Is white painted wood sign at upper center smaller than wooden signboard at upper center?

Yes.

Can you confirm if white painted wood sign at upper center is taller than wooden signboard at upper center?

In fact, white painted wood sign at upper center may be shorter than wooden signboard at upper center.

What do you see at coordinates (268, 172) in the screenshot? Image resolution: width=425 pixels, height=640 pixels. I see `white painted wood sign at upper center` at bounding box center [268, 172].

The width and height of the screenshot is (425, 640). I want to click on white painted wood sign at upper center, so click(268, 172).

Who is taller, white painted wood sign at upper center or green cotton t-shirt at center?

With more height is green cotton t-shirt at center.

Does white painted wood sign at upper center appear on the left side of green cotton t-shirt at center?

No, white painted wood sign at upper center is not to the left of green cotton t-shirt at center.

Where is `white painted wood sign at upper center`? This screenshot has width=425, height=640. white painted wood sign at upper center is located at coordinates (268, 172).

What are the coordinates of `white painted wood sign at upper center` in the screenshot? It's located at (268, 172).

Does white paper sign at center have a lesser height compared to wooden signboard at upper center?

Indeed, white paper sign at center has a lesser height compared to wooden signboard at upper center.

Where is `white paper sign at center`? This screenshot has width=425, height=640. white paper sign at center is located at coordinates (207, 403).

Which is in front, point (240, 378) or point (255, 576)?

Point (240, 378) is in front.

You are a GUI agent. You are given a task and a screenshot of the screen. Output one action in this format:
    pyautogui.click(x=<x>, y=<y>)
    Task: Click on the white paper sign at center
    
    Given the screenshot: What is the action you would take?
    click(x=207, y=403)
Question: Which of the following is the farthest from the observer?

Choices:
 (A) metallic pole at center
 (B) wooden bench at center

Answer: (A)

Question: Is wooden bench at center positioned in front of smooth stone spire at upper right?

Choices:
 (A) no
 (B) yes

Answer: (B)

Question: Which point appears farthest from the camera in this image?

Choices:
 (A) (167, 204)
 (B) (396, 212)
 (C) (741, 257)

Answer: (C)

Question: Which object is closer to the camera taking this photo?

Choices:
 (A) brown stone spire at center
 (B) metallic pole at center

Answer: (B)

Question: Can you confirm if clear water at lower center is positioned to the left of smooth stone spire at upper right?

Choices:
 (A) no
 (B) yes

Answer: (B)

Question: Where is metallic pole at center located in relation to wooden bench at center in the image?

### Do this
Convert every line of the material above into a JSON list of strings, with one string per line and blank lines omitted.

### Final answer
[
  "Is white painted wood sign at upper center smaller than wooden signboard at upper center?",
  "Yes.",
  "Can you confirm if white painted wood sign at upper center is taller than wooden signboard at upper center?",
  "In fact, white painted wood sign at upper center may be shorter than wooden signboard at upper center.",
  "What do you see at coordinates (268, 172) in the screenshot? Image resolution: width=425 pixels, height=640 pixels. I see `white painted wood sign at upper center` at bounding box center [268, 172].",
  "The width and height of the screenshot is (425, 640). I want to click on white painted wood sign at upper center, so click(268, 172).",
  "Who is taller, white painted wood sign at upper center or green cotton t-shirt at center?",
  "With more height is green cotton t-shirt at center.",
  "Does white painted wood sign at upper center appear on the left side of green cotton t-shirt at center?",
  "No, white painted wood sign at upper center is not to the left of green cotton t-shirt at center.",
  "Where is `white painted wood sign at upper center`? This screenshot has width=425, height=640. white painted wood sign at upper center is located at coordinates (268, 172).",
  "What are the coordinates of `white painted wood sign at upper center` in the screenshot? It's located at (268, 172).",
  "Does white paper sign at center have a lesser height compared to wooden signboard at upper center?",
  "Indeed, white paper sign at center has a lesser height compared to wooden signboard at upper center.",
  "Where is `white paper sign at center`? This screenshot has width=425, height=640. white paper sign at center is located at coordinates (207, 403).",
  "Which is in front, point (240, 378) or point (255, 576)?",
  "Point (240, 378) is in front.",
  "You are a GUI agent. You are given a task and a screenshot of the screen. Output one action in this format:",
  "    pyautogui.click(x=<x>, y=<y>)",
  "    Task: Click on the white paper sign at center",
  "    Given the screenshot: What is the action you would take?",
  "    click(x=207, y=403)",
  "Question: Which of the following is the farthest from the observer?",
  "Choices:",
  " (A) metallic pole at center",
  " (B) wooden bench at center",
  "Answer: (A)",
  "Question: Is wooden bench at center positioned in front of smooth stone spire at upper right?",
  "Choices:",
  " (A) no",
  " (B) yes",
  "Answer: (B)",
  "Question: Which point appears farthest from the camera in this image?",
  "Choices:",
  " (A) (167, 204)",
  " (B) (396, 212)",
  " (C) (741, 257)",
  "Answer: (C)",
  "Question: Which object is closer to the camera taking this photo?",
  "Choices:",
  " (A) brown stone spire at center",
  " (B) metallic pole at center",
  "Answer: (B)",
  "Question: Can you confirm if clear water at lower center is positioned to the left of smooth stone spire at upper right?",
  "Choices:",
  " (A) no",
  " (B) yes",
  "Answer: (B)",
  "Question: Where is metallic pole at center located in relation to wooden bench at center in the image?"
]